▶ **Activity**
Copy each line below that includes "orange".

Stored data:
□ □ □
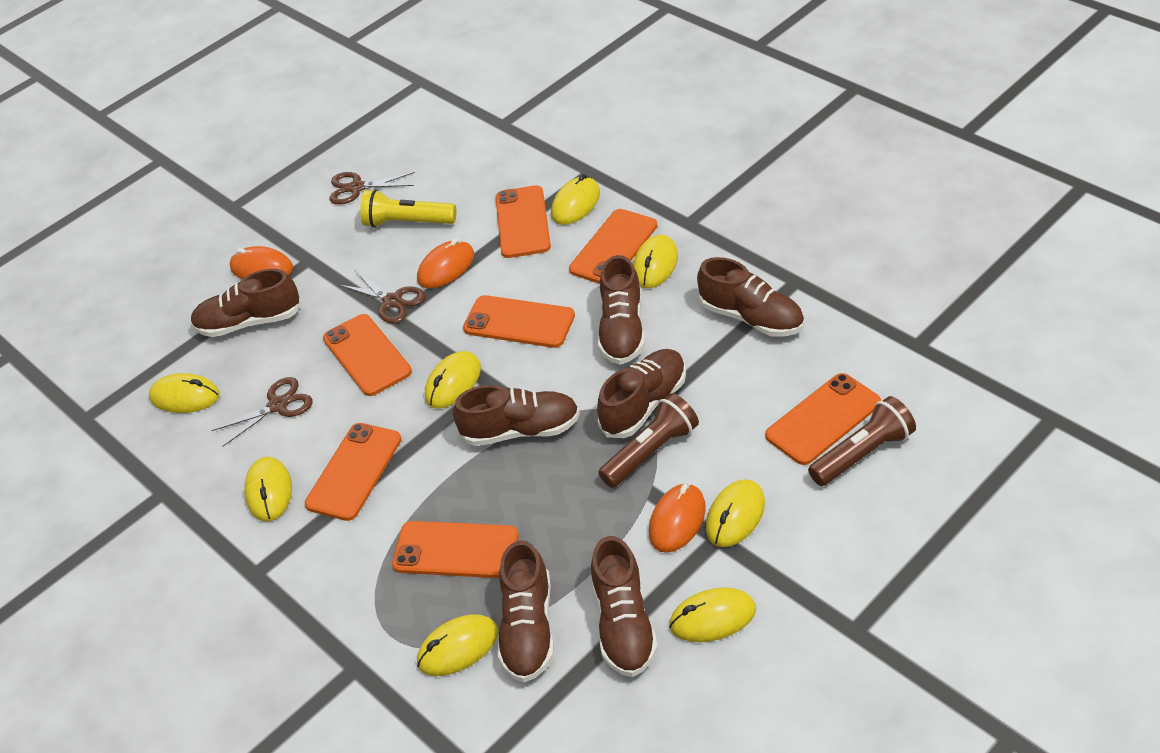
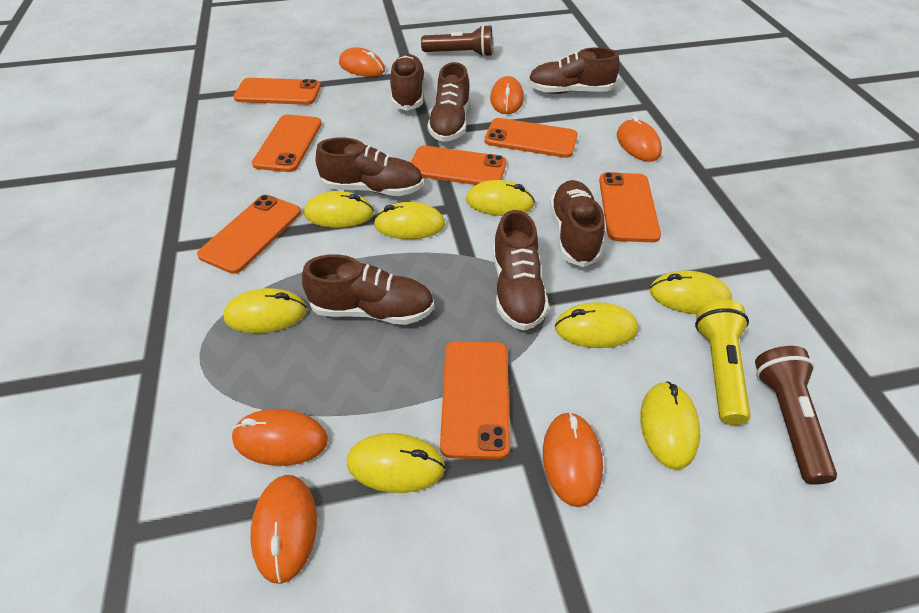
brown scissors: 3 -> 0
orange mouse: 3 -> 6

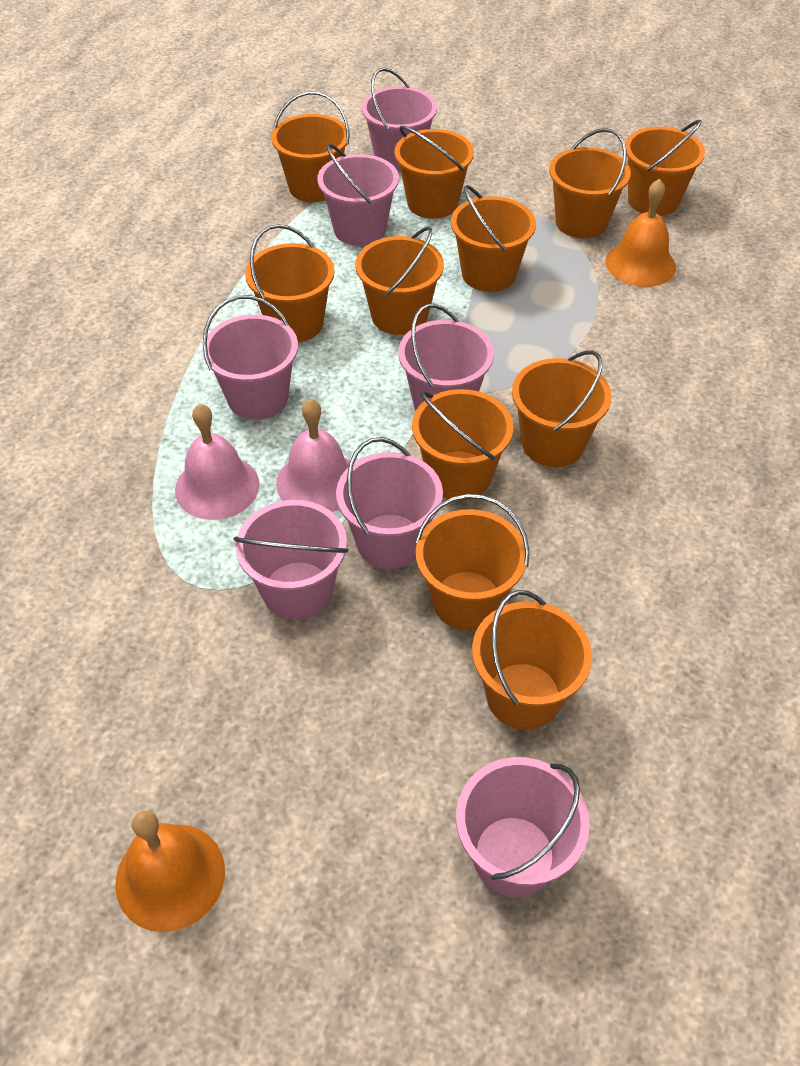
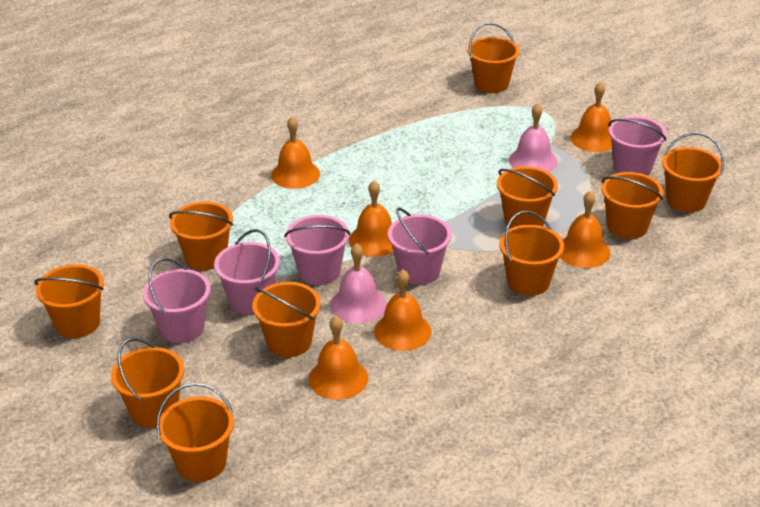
orange bell: 2 -> 6
orange bucket: 11 -> 10
pink bucket: 7 -> 5

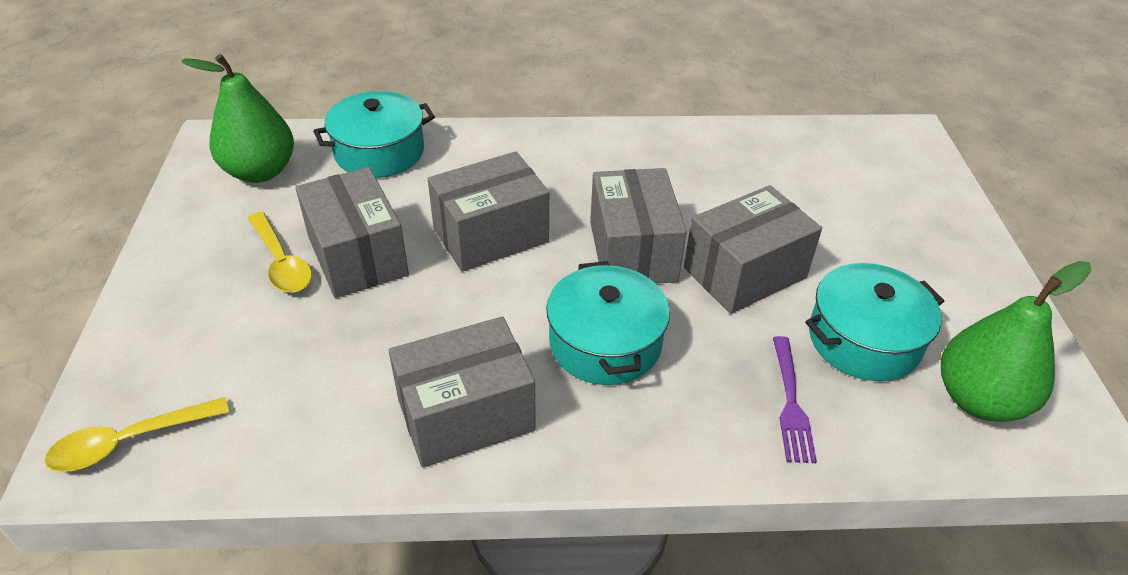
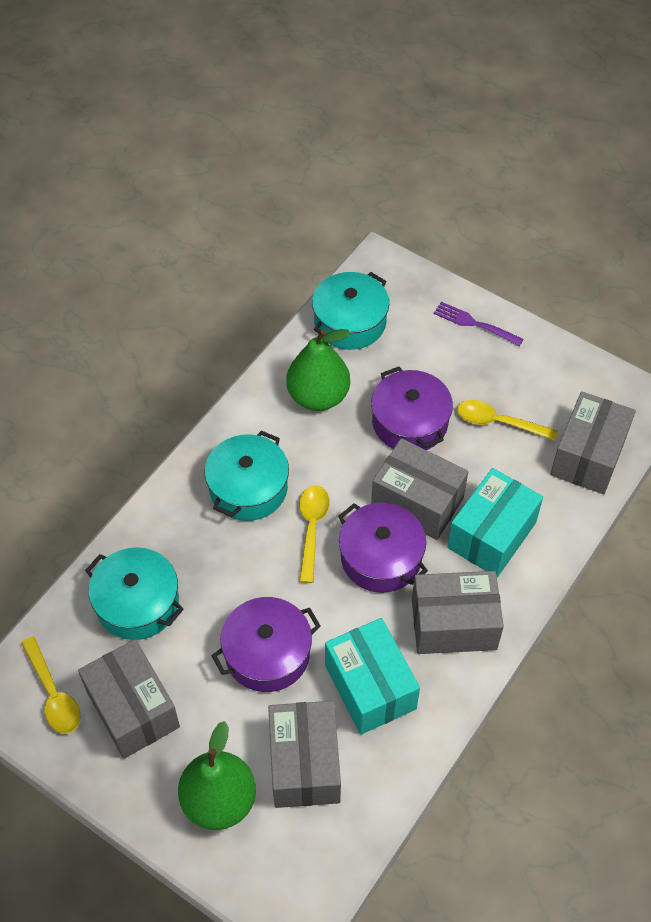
purple pot: 0 -> 3
turquoise box: 0 -> 2
yellow spoon: 2 -> 3

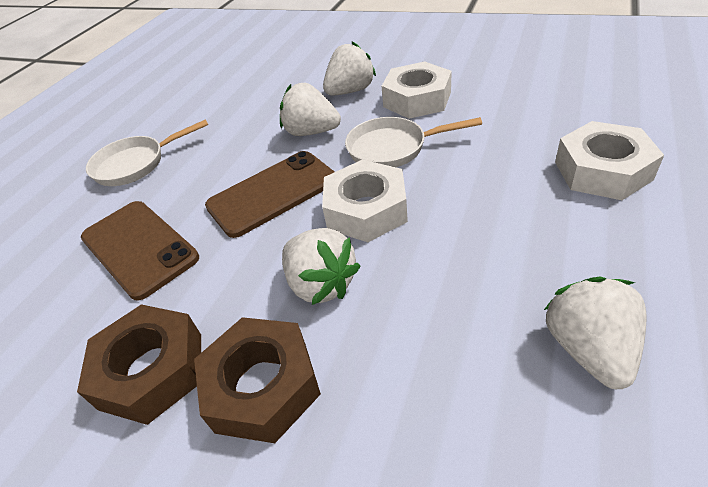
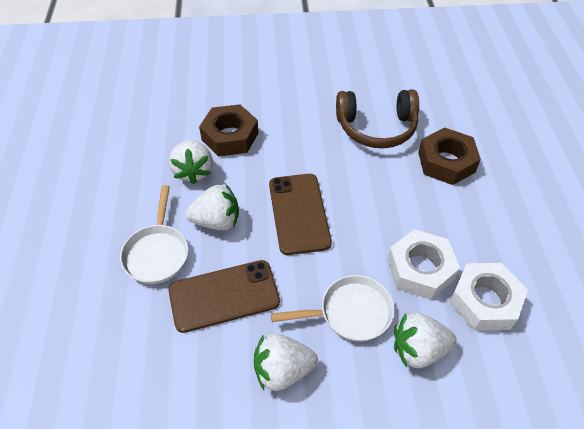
brown headphones: 0 -> 1
white nut: 3 -> 2

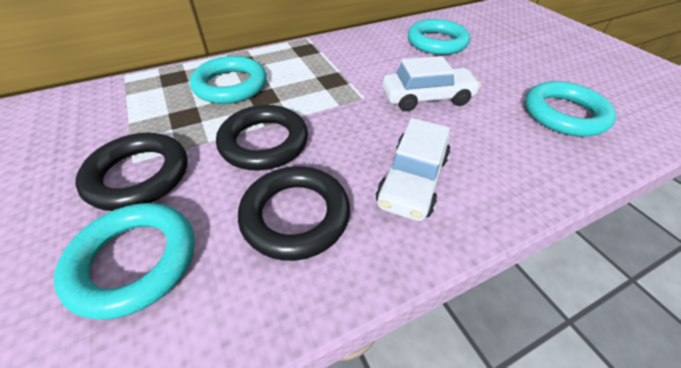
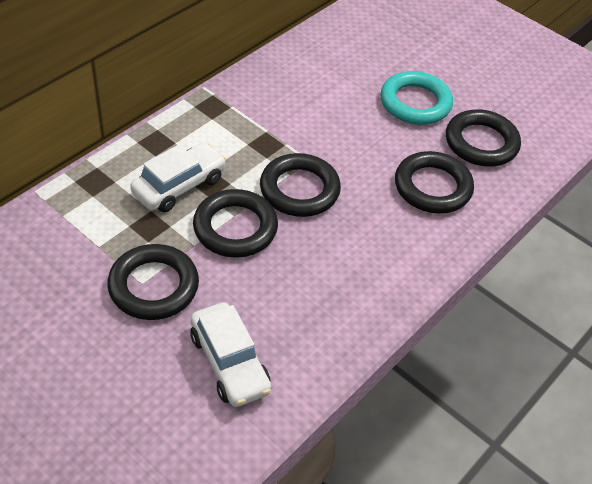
black ring: 3 -> 5
turquoise ring: 4 -> 1

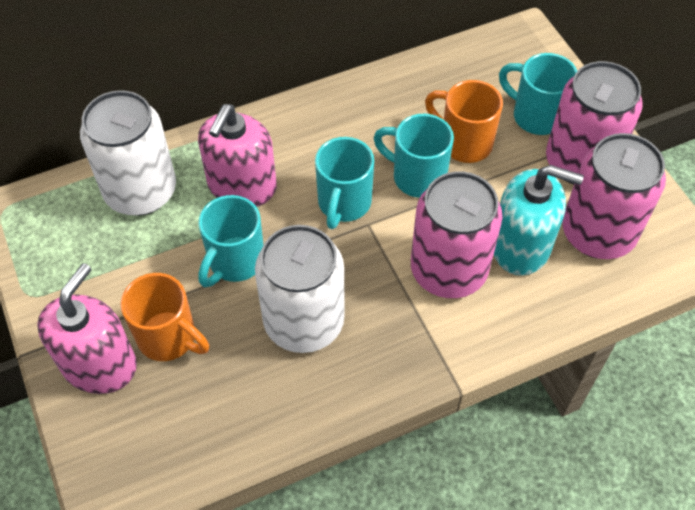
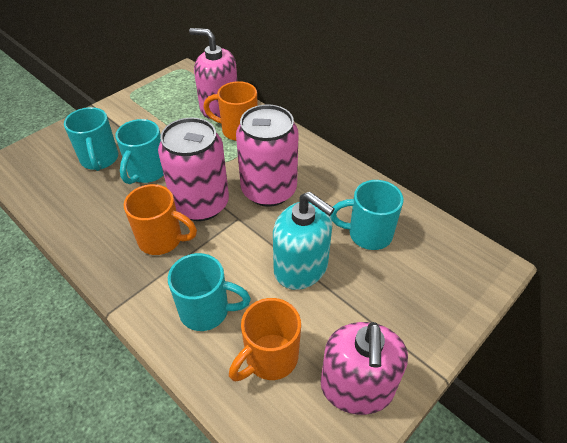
orange mug: 2 -> 3
pink can: 3 -> 2
white can: 2 -> 0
□ □ □
▶ **Answer to the exercise**
orange mouse: 3 -> 6
orange bell: 2 -> 6
orange bucket: 11 -> 10
orange mug: 2 -> 3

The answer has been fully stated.